> [TASK GOAL] Give back the records below exactly, omitting the pictures.

> [DATA FOR REVIEW]
/---

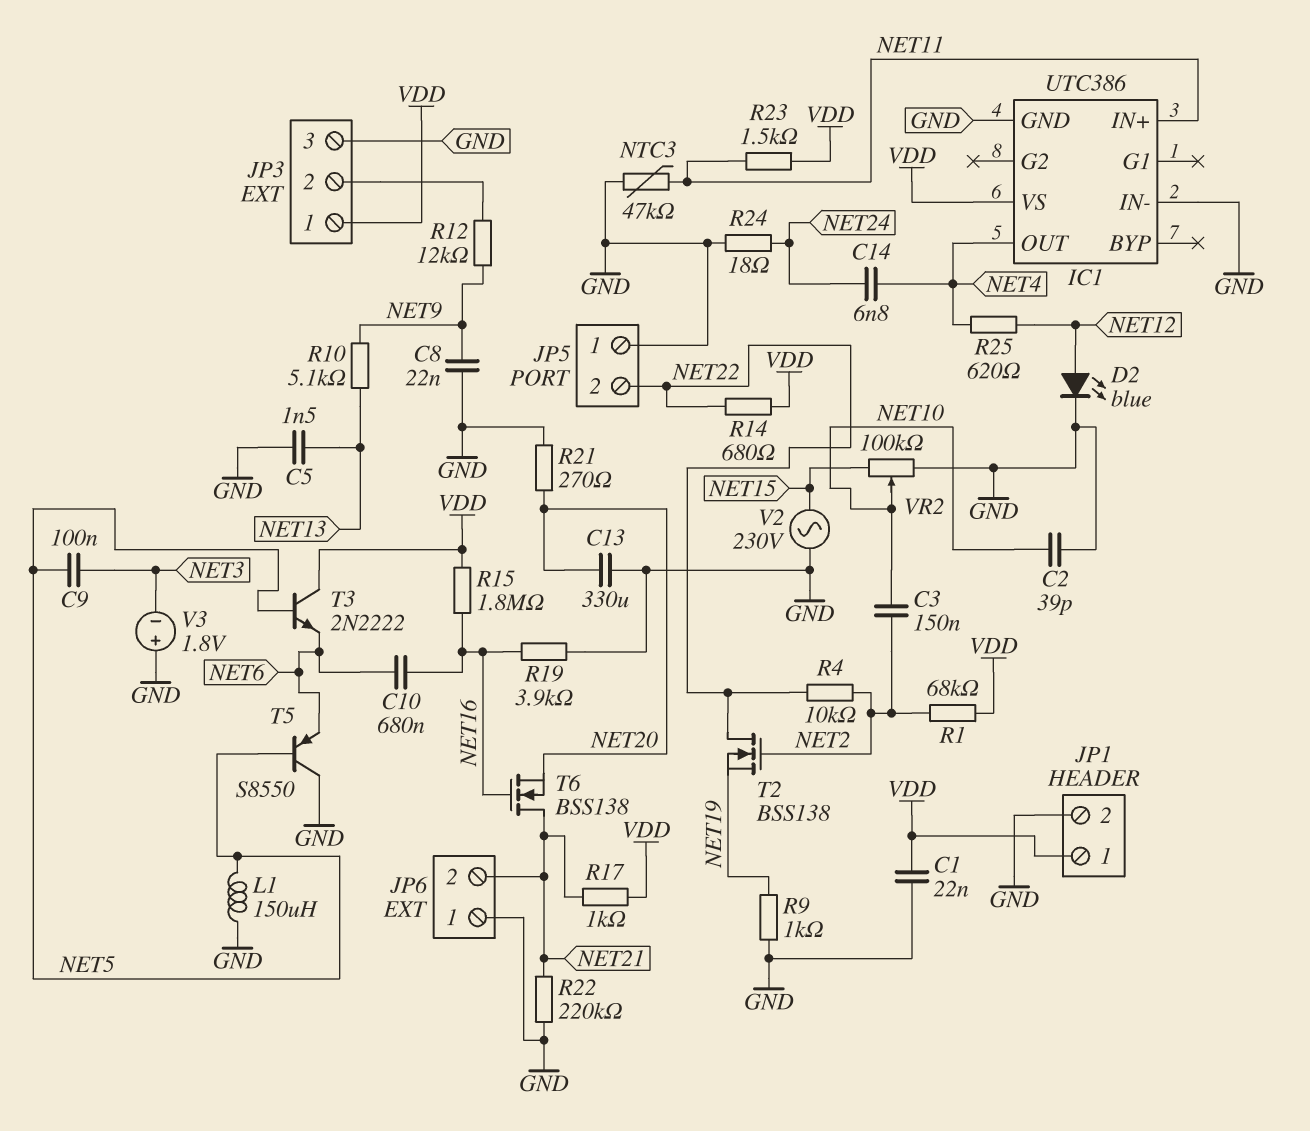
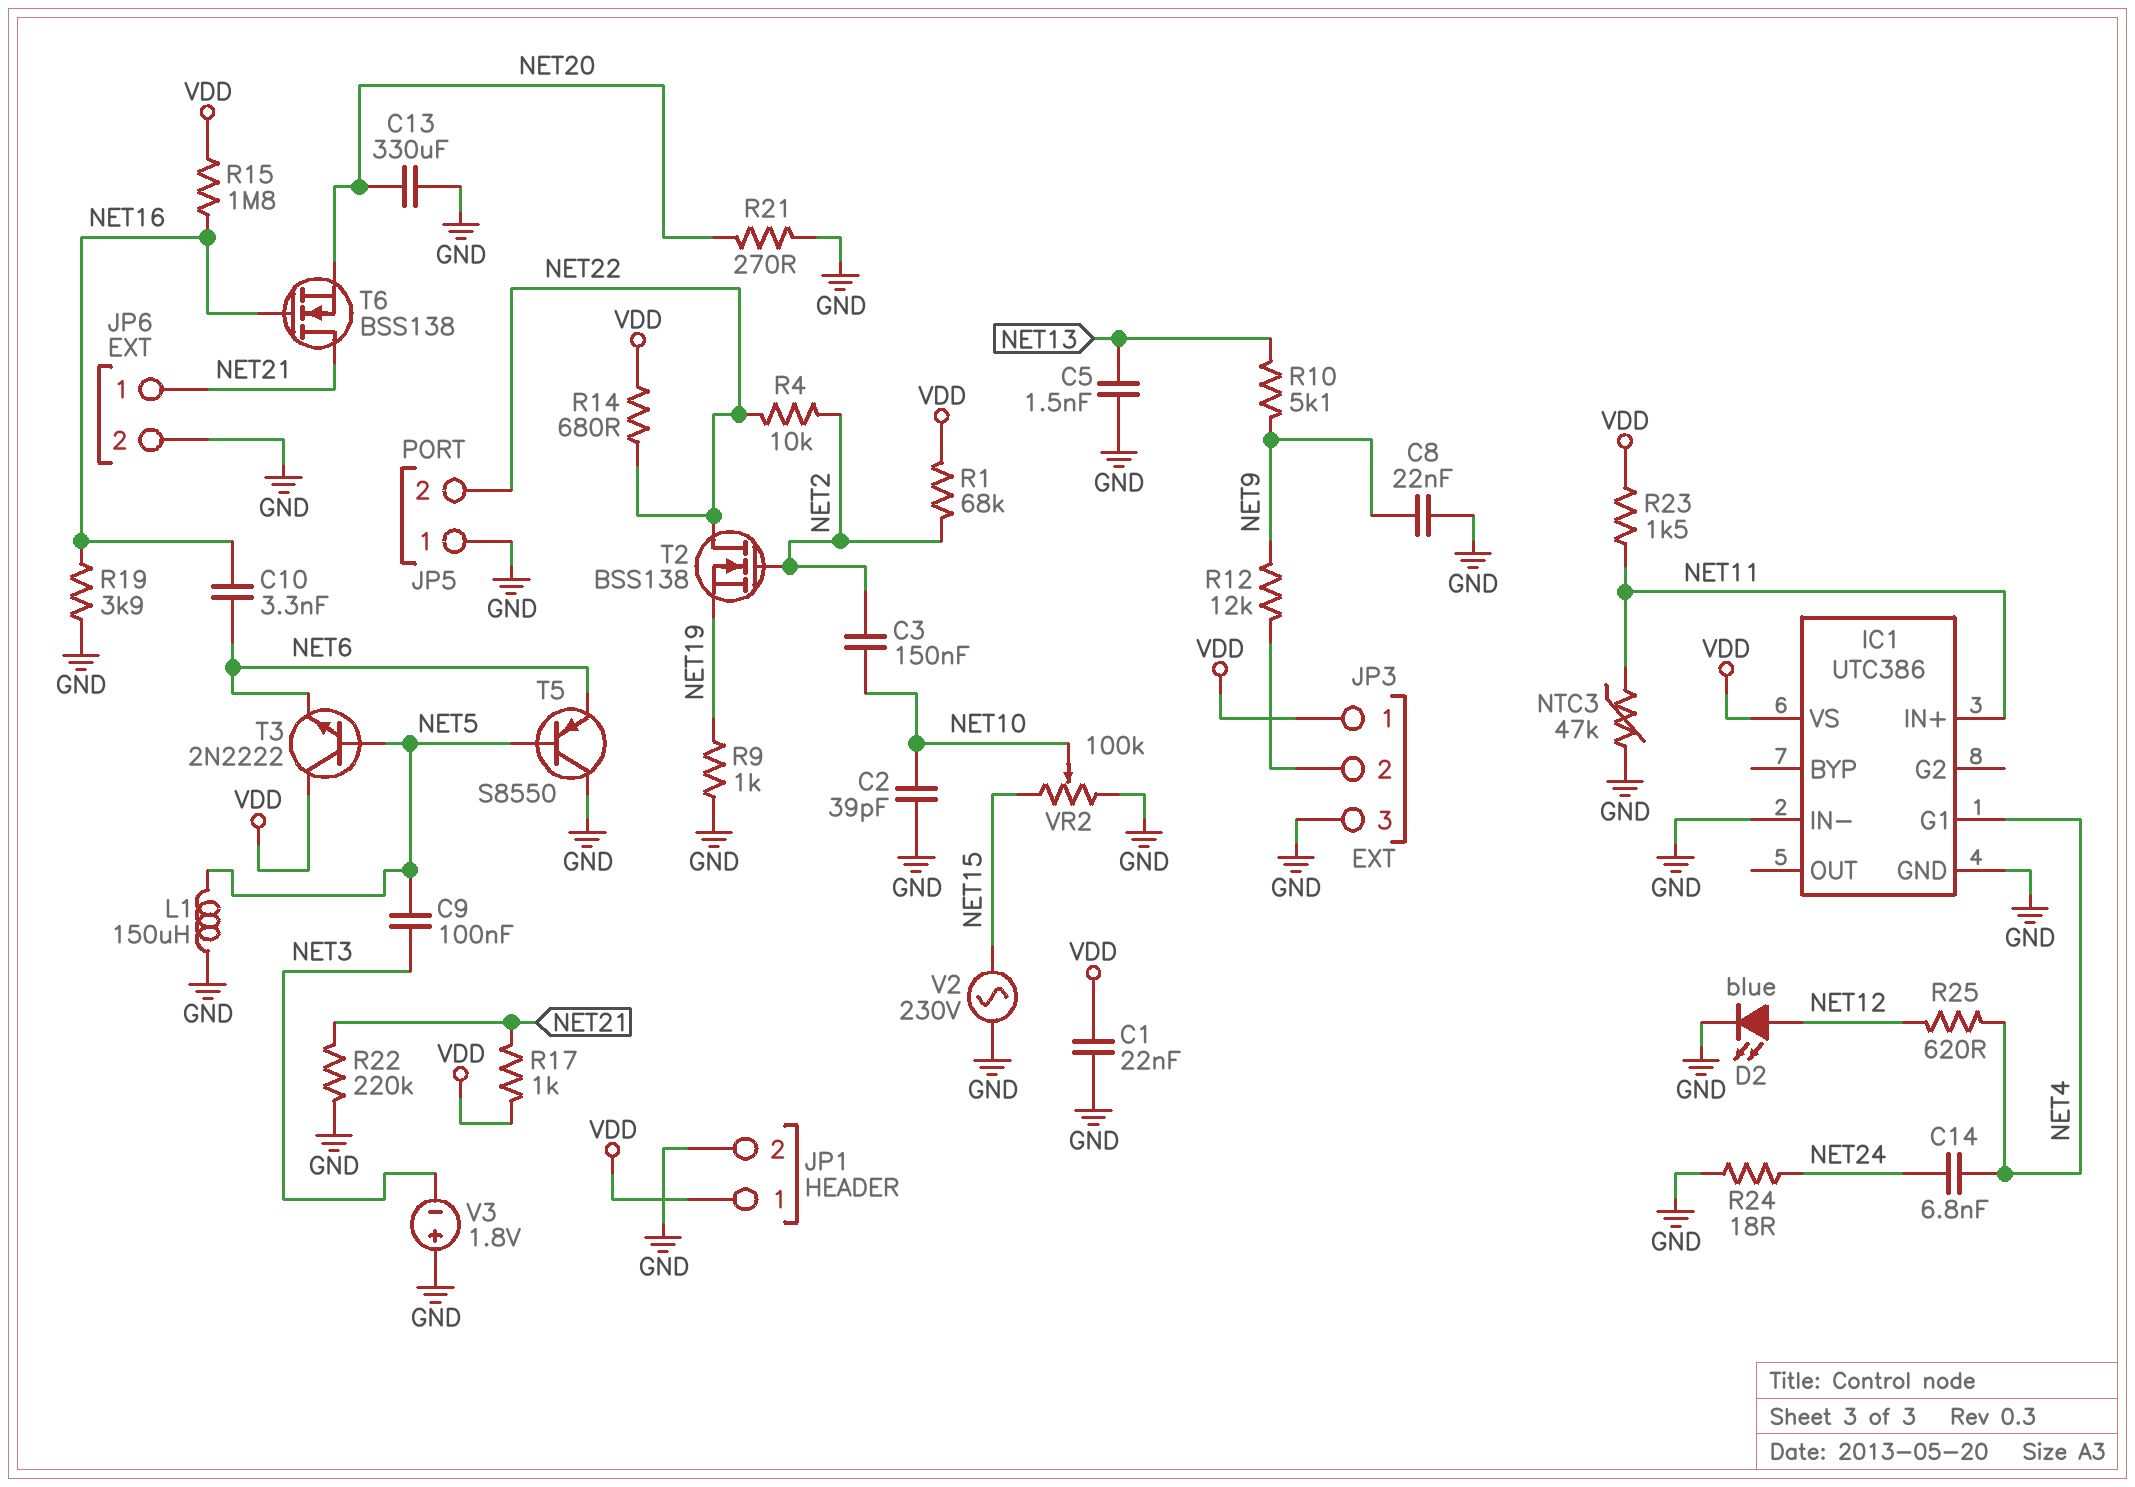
C10: 680nF (NET6, NET16) -> 3.3nF (NET6, NET16)
IC1 pin G1: none -> NET4
IC1 pin OUT: NET4 -> none
JP6 pin 1: GND -> NET21
JP6 pin 2: NET21 -> GND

\---

> [COMPLETED TASK]
C10: 680nF (NET6, NET16) -> 3.3nF (NET6, NET16)
IC1 pin G1: none -> NET4
IC1 pin OUT: NET4 -> none
JP6 pin 1: GND -> NET21
JP6 pin 2: NET21 -> GND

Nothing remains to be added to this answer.